• [EXERCISE]: Repeat every record below exactly, omitting any pictures.

Dataset items
►

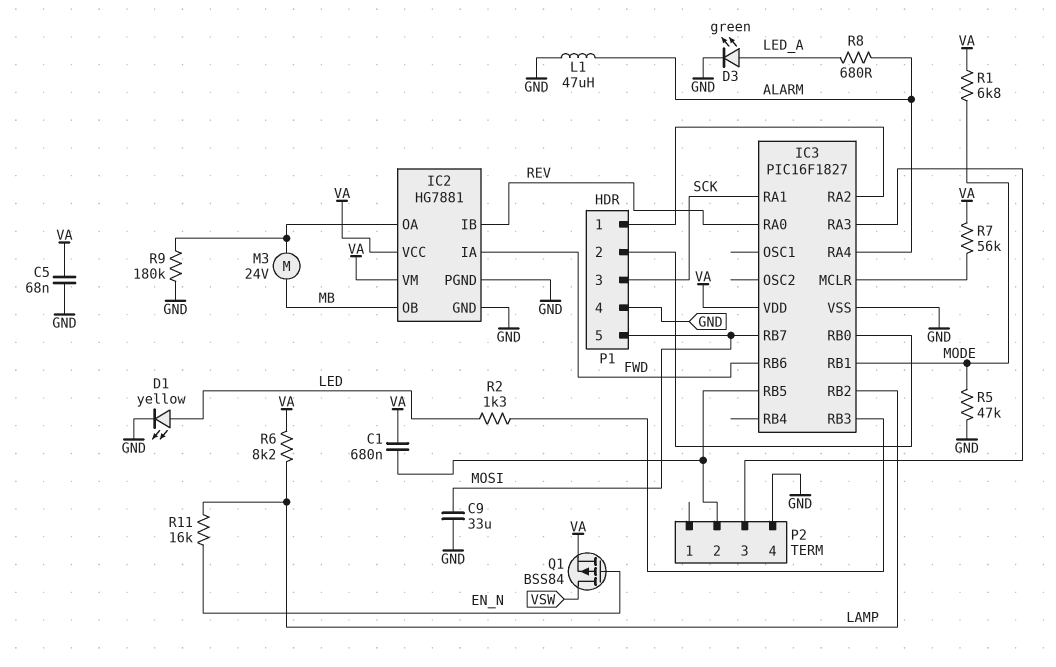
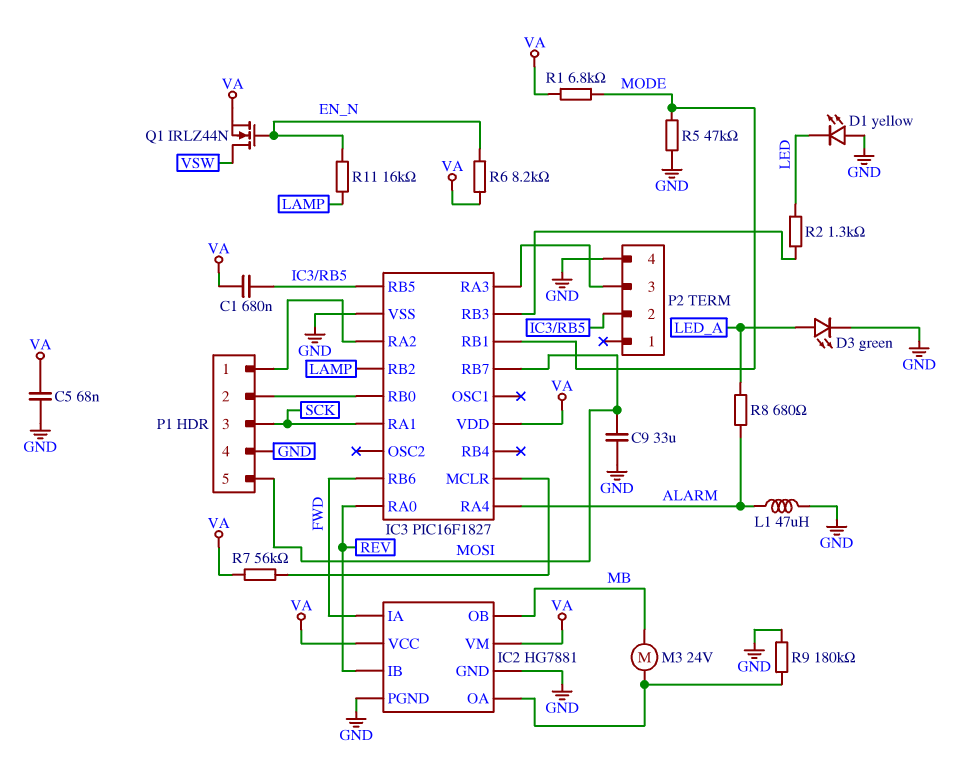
D1: LED yellow (A LED, K GND) -> LED yellow (A GND, K LED)
Q1: PMOS BSS84 (G EN_N, D VSW, S VA) -> NMOS IRLZ44N (G EN_N, D VSW, S VA)
R6: 8.2k (LAMP, VA) -> 8.2k (EN_N, VA)

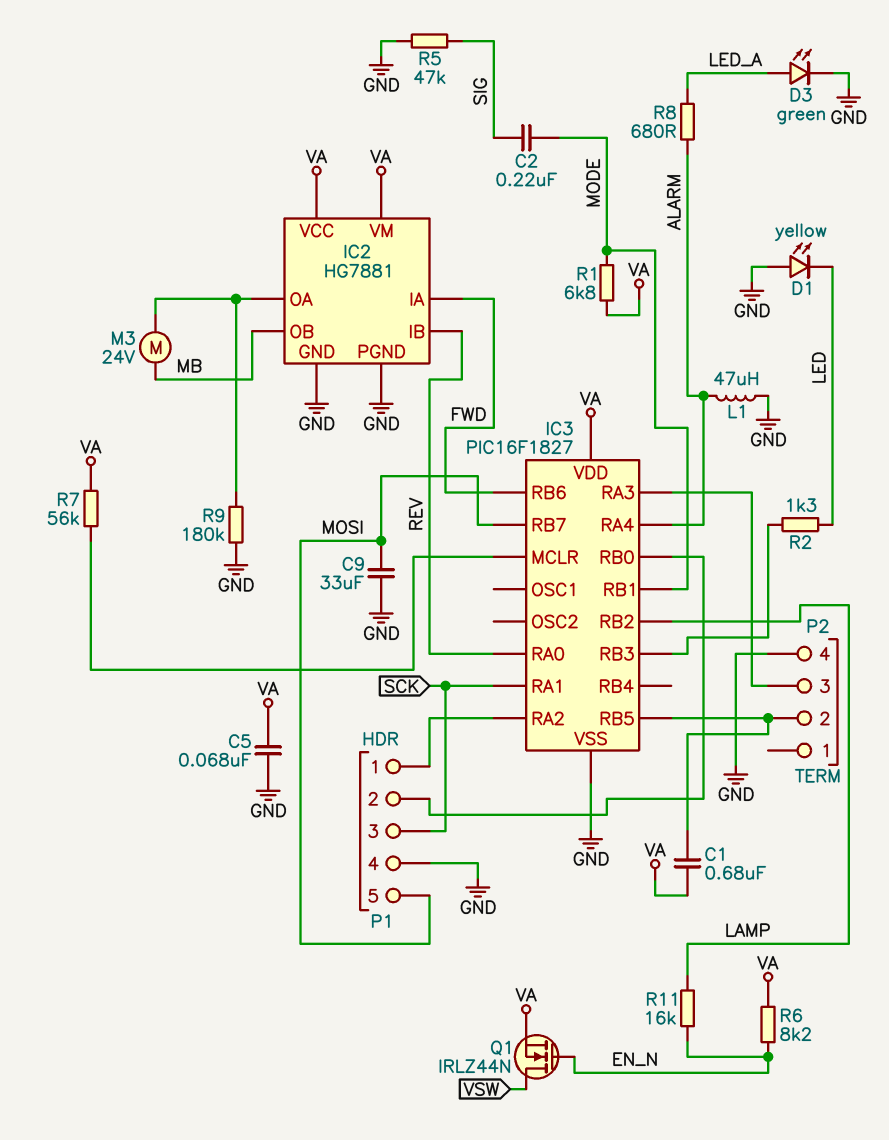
C2: none -> 220nF (MODE, SIG)
R5: 47k (GND, MODE) -> 47k (GND, SIG)

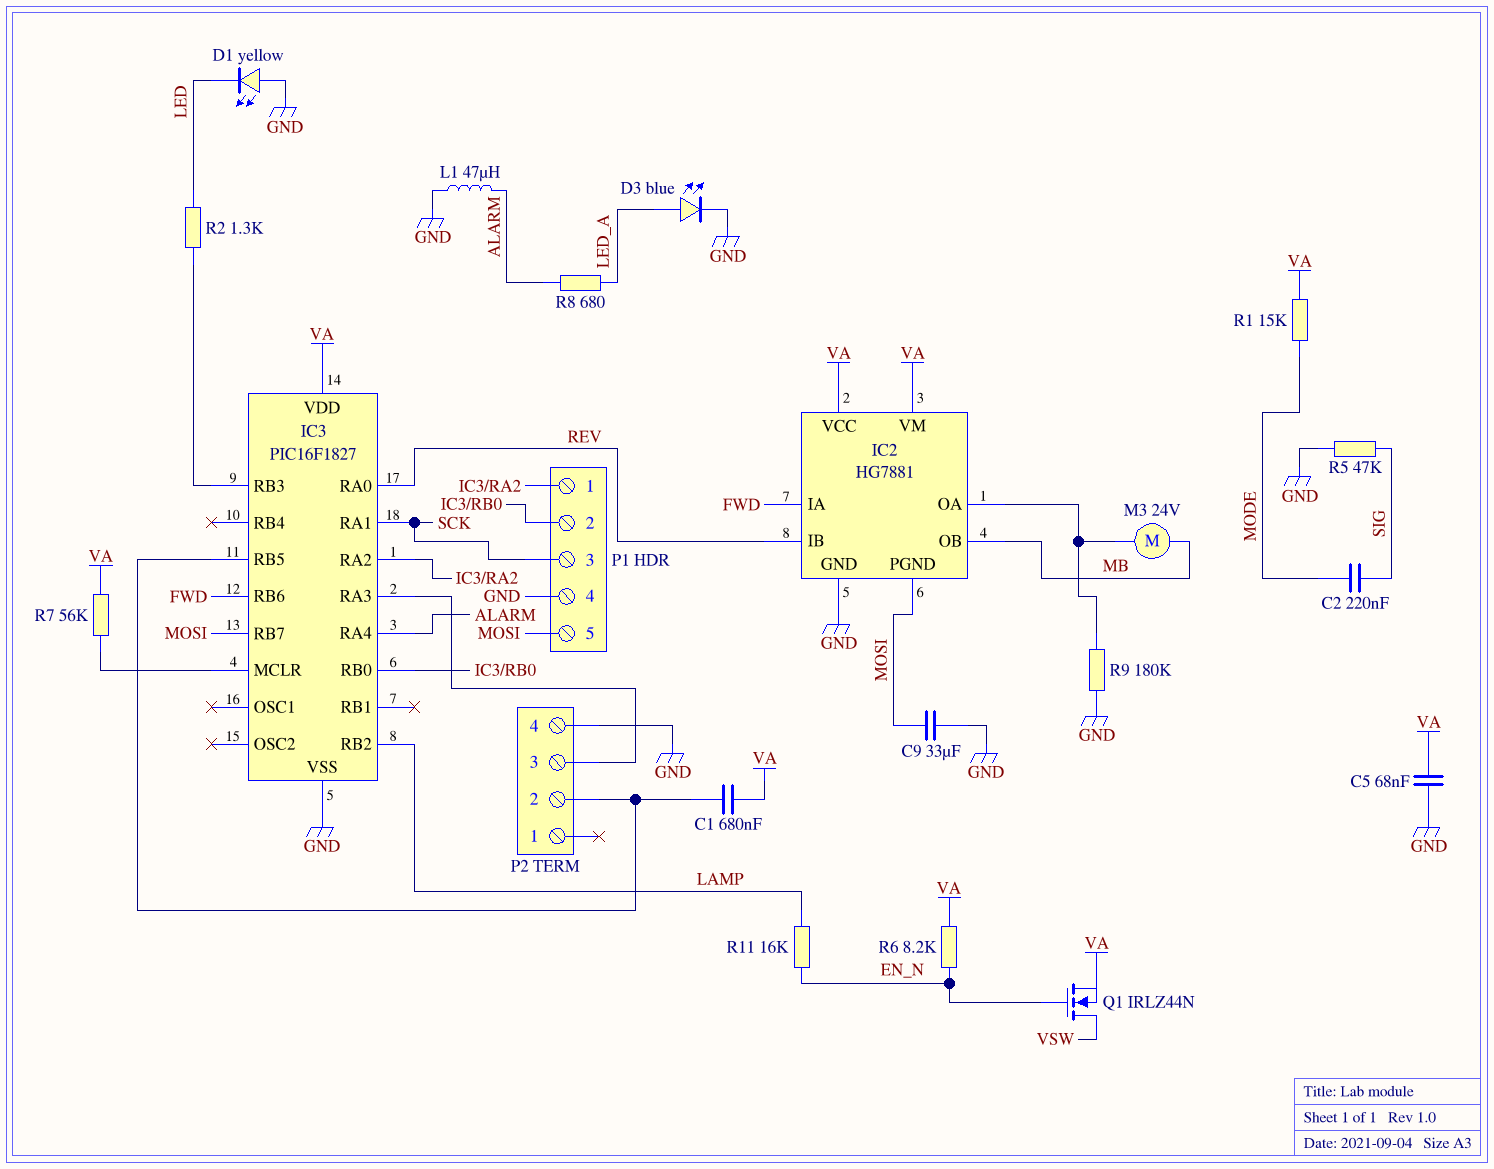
D3: LED green (A LED_A, K GND) -> LED blue (A LED_A, K GND)
IC2 pin PGND: GND -> MOSI
IC3 pin RB1: MODE -> none
R1: 6.8k (MODE, VA) -> 15k (MODE, VA)

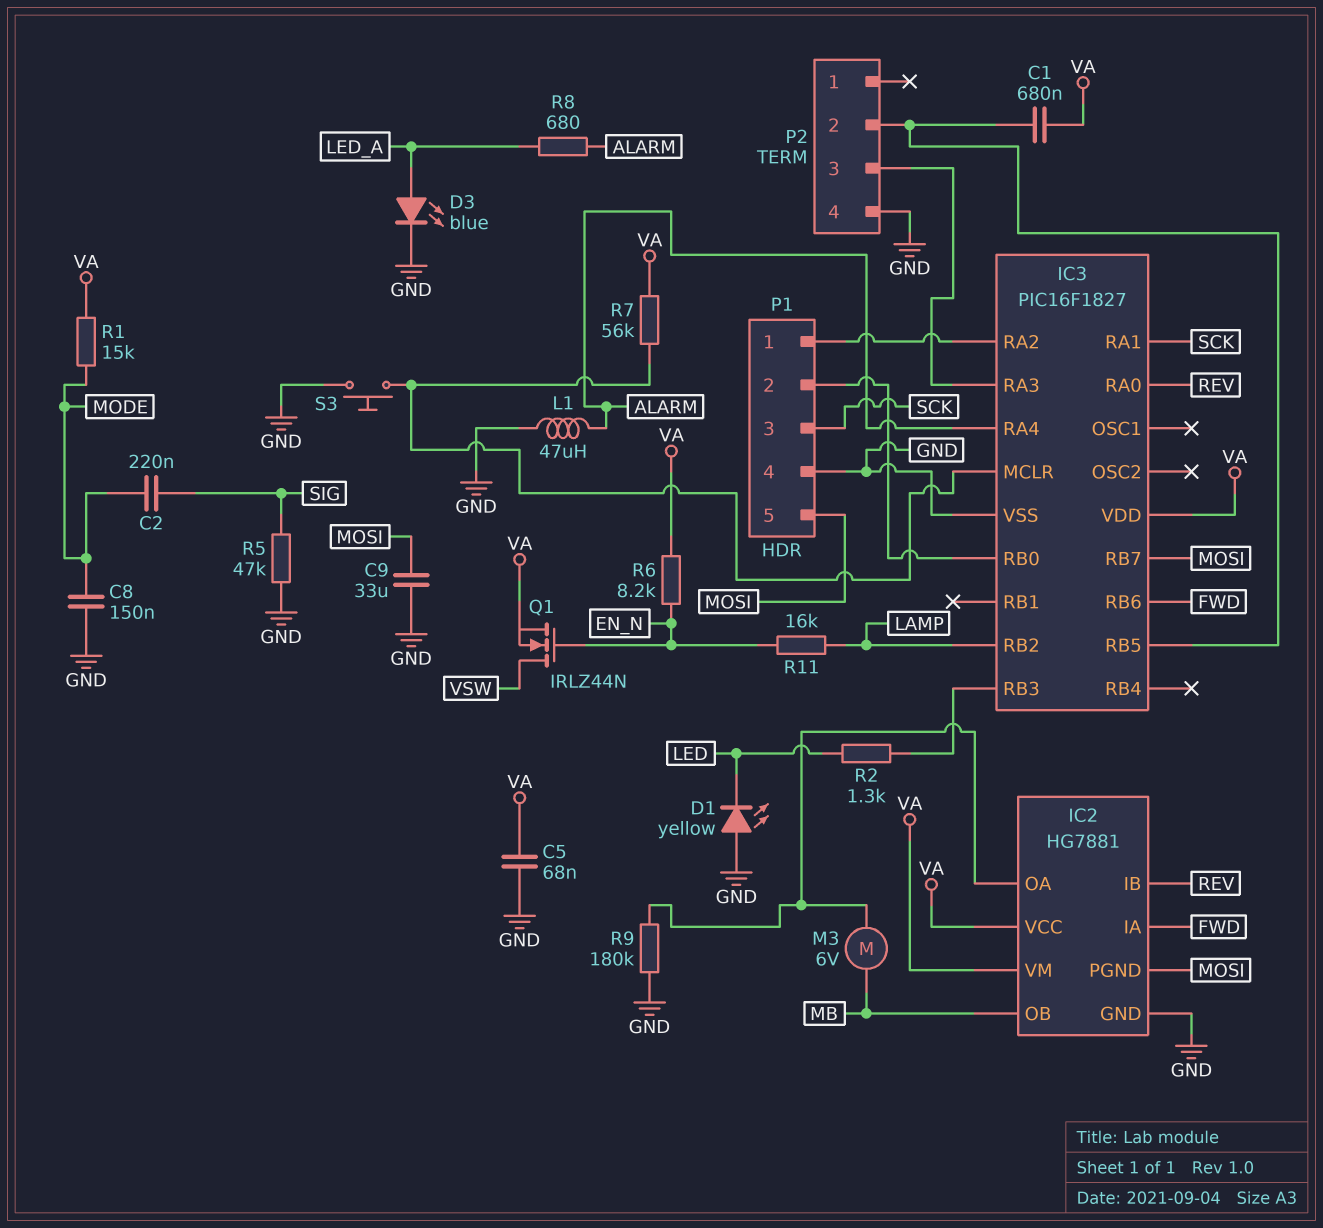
C8: none -> 150nF (GND, MODE)
M3: motor 24V (IC2/OA, MB) -> motor 6V (IC2/OA, MB)
S3: none -> button (GND, IC3/MCLR)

◄

• [TASK SOLUTION]:
D1: LED yellow (A LED, K GND) -> LED yellow (A GND, K LED)
Q1: PMOS BSS84 (G EN_N, D VSW, S VA) -> NMOS IRLZ44N (G EN_N, D VSW, S VA)
R6: 8.2k (LAMP, VA) -> 8.2k (EN_N, VA)

C2: none -> 220nF (MODE, SIG)
R5: 47k (GND, MODE) -> 47k (GND, SIG)

D3: LED green (A LED_A, K GND) -> LED blue (A LED_A, K GND)
IC2 pin PGND: GND -> MOSI
IC3 pin RB1: MODE -> none
R1: 6.8k (MODE, VA) -> 15k (MODE, VA)

C8: none -> 150nF (GND, MODE)
M3: motor 24V (IC2/OA, MB) -> motor 6V (IC2/OA, MB)
S3: none -> button (GND, IC3/MCLR)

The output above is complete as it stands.